Dataset entries:
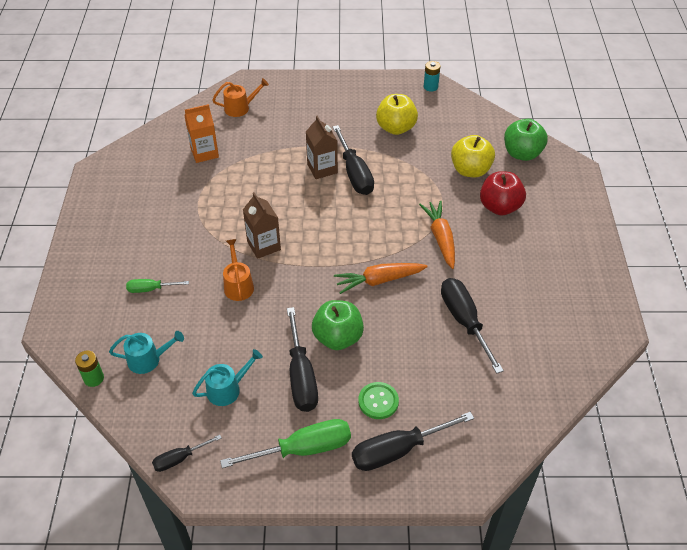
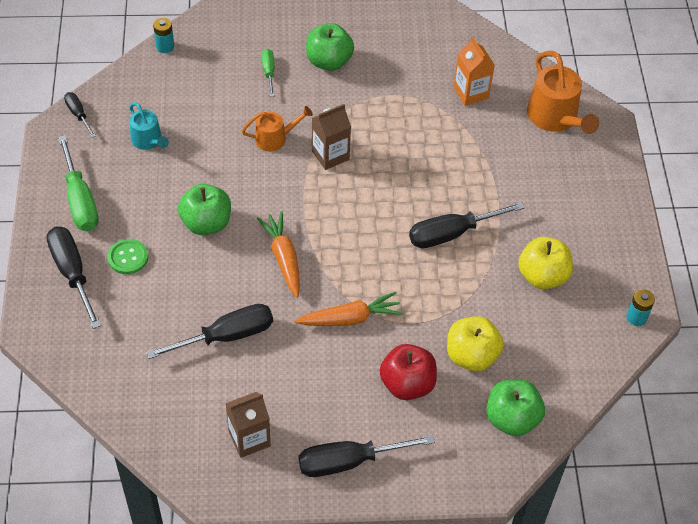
camera: 85 degrees right, 5 degrees up
(94, 378) = (165, 47): green battery -> turquoise battery
(147, 243) = (329, 61): none -> green apple
(148, 359) = (184, 81): turquoise watering can -> none
(240, 108) = (555, 118): orange watering can -> orange watering can, size x1.68
(301, 375) = (161, 195): black screwdriver -> black screwdriver (349, 461)
(322, 168) = (457, 202): brown carton -> brown carton (249, 438)

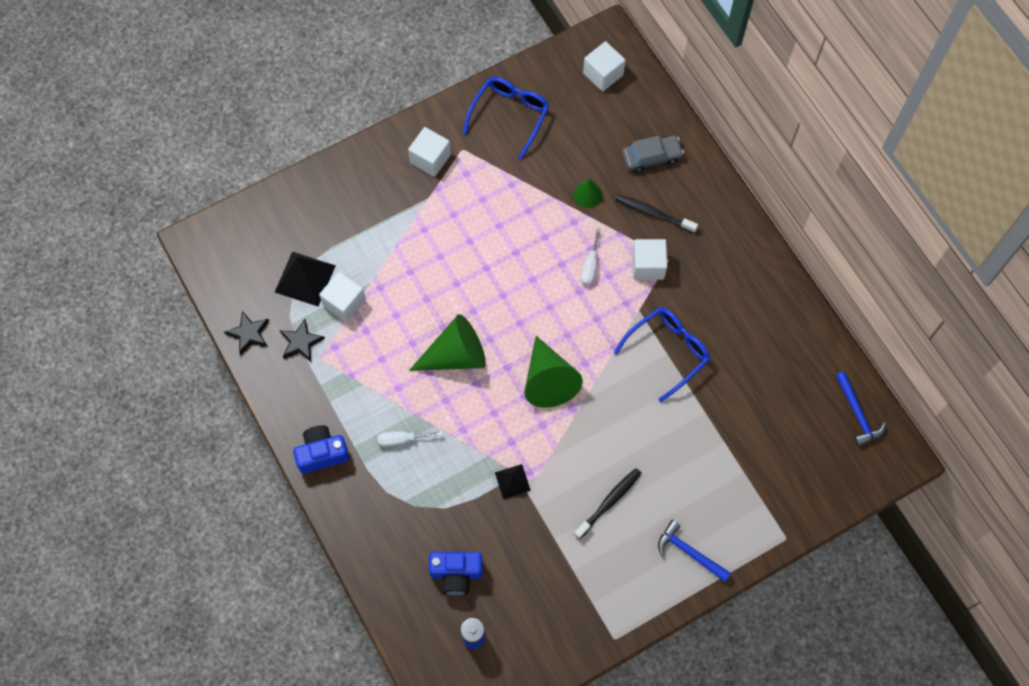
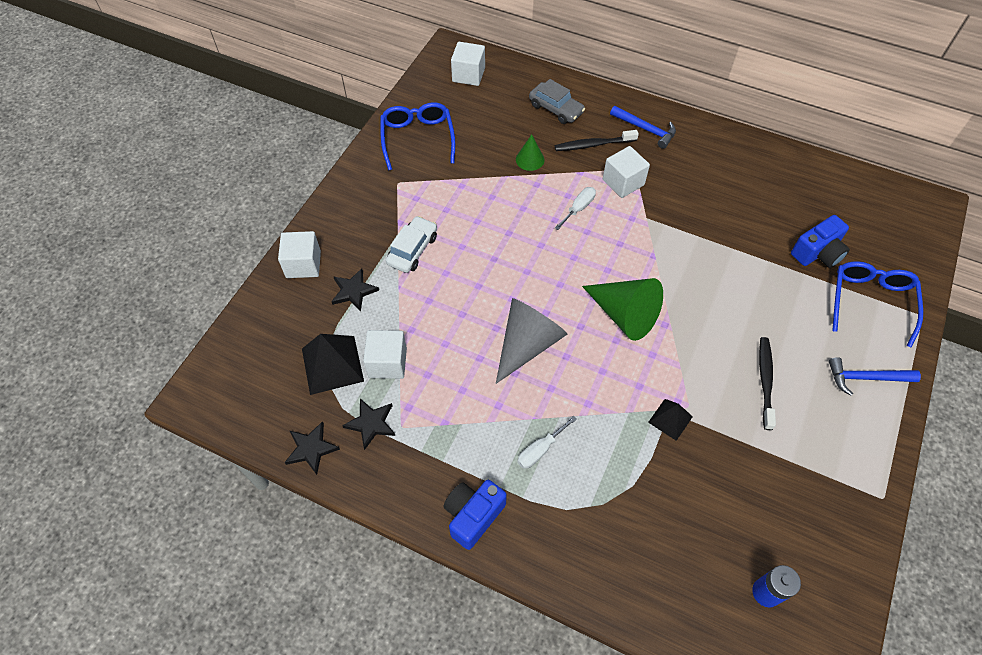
camera: 35 degrees left, 10 degrees down
(360, 227) = (354, 291): none -> black star
(429, 219) = (412, 250): none -> white car
(430, 159) = (375, 204): white cube -> white cube (303, 264)
(455, 355) = (527, 344): green cone -> grey cone
(456, 574) = (696, 541): blue camera -> blue camera (817, 253)
(590, 266) = (578, 208): white screwdriver -> white screwdriver turned 120 degrees counterclockwise
(651, 157) = (556, 109): grey car -> grey car turned 90 degrees clockwise
(668, 351) = (697, 234): blue glasses -> blue glasses (870, 302)
(857, 414) = (873, 193): blue hammer -> blue hammer (645, 129)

WORK INSTRUCTIONS:
Could you reproduce every entry exactly, leaving out the pictures?

WRITTEN ANSWER:
camera: 85 degrees right, 5 degrees up
(94, 378) = (165, 47): green battery -> turquoise battery
(147, 243) = (329, 61): none -> green apple
(148, 359) = (184, 81): turquoise watering can -> none
(240, 108) = (555, 118): orange watering can -> orange watering can, size x1.68
(301, 375) = (161, 195): black screwdriver -> black screwdriver (349, 461)
(322, 168) = (457, 202): brown carton -> brown carton (249, 438)

camera: 35 degrees left, 10 degrees down
(360, 227) = (354, 291): none -> black star
(429, 219) = (412, 250): none -> white car
(430, 159) = (375, 204): white cube -> white cube (303, 264)
(455, 355) = (527, 344): green cone -> grey cone
(456, 574) = (696, 541): blue camera -> blue camera (817, 253)
(590, 266) = (578, 208): white screwdriver -> white screwdriver turned 120 degrees counterclockwise
(651, 157) = (556, 109): grey car -> grey car turned 90 degrees clockwise
(668, 351) = (697, 234): blue glasses -> blue glasses (870, 302)
(857, 414) = (873, 193): blue hammer -> blue hammer (645, 129)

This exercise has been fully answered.